╭──

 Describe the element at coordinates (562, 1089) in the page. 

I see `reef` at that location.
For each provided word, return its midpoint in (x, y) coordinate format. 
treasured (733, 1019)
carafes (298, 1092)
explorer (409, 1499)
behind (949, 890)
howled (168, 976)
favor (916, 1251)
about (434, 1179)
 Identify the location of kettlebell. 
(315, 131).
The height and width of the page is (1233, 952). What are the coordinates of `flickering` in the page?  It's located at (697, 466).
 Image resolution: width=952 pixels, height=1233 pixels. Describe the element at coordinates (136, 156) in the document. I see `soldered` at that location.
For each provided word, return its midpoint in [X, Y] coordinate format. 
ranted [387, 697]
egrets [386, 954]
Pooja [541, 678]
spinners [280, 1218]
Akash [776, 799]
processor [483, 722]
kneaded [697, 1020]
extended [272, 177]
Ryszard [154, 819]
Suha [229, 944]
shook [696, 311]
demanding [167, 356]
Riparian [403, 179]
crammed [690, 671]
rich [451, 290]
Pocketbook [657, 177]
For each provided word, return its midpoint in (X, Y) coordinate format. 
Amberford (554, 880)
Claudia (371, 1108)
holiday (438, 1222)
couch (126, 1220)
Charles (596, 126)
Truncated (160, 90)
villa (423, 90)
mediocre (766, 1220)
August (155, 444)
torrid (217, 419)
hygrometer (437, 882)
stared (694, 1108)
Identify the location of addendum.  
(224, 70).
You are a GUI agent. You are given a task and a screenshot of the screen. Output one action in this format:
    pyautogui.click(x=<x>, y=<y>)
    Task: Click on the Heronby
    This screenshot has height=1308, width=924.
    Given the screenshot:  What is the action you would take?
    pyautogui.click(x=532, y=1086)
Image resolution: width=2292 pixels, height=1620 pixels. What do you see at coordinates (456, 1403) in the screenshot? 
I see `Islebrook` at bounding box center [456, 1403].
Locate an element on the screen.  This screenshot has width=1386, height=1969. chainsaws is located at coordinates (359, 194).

╰──

Copy out the listing above word for word.

Output of the task |
 Describe the element at coordinates (562, 1089) in the page. 

I see `reef` at that location.
For each provided word, return its midpoint in (x, y) coordinate format. 
treasured (733, 1019)
carafes (298, 1092)
explorer (409, 1499)
behind (949, 890)
howled (168, 976)
favor (916, 1251)
about (434, 1179)
 Identify the location of kettlebell. 
(315, 131).
The height and width of the page is (1233, 952). What are the coordinates of `flickering` in the page?  It's located at (697, 466).
 Image resolution: width=952 pixels, height=1233 pixels. Describe the element at coordinates (136, 156) in the document. I see `soldered` at that location.
For each provided word, return its midpoint in [X, Y] coordinate format. 
ranted [387, 697]
egrets [386, 954]
Pooja [541, 678]
spinners [280, 1218]
Akash [776, 799]
processor [483, 722]
kneaded [697, 1020]
extended [272, 177]
Ryszard [154, 819]
Suha [229, 944]
shook [696, 311]
demanding [167, 356]
Riparian [403, 179]
crammed [690, 671]
rich [451, 290]
Pocketbook [657, 177]
For each provided word, return its midpoint in (X, Y) coordinate format. 
Amberford (554, 880)
Claudia (371, 1108)
holiday (438, 1222)
couch (126, 1220)
Charles (596, 126)
Truncated (160, 90)
villa (423, 90)
mediocre (766, 1220)
August (155, 444)
torrid (217, 419)
hygrometer (437, 882)
stared (694, 1108)
Identify the location of addendum.  
(224, 70).
You are a GUI agent. You are given a task and a screenshot of the screen. Output one action in this format:
    pyautogui.click(x=<x>, y=<y>)
    Task: Click on the Heronby
    This screenshot has height=1308, width=924.
    Given the screenshot:  What is the action you would take?
    pyautogui.click(x=532, y=1086)
Image resolution: width=2292 pixels, height=1620 pixels. What do you see at coordinates (456, 1403) in the screenshot? 
I see `Islebrook` at bounding box center [456, 1403].
Locate an element on the screen.  This screenshot has width=1386, height=1969. chainsaws is located at coordinates (359, 194).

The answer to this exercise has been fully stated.